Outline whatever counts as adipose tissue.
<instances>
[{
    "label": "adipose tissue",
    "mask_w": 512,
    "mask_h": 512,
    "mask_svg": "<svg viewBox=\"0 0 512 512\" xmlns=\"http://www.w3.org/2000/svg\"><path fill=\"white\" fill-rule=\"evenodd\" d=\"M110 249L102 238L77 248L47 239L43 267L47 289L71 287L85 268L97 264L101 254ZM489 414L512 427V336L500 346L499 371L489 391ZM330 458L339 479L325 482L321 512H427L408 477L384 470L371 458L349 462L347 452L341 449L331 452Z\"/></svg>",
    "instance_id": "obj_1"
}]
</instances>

+---+

Exercise details: All lines above with "tissue" in them should be returned.

Result below:
Outline whatever counts as adipose tissue.
    "label": "adipose tissue",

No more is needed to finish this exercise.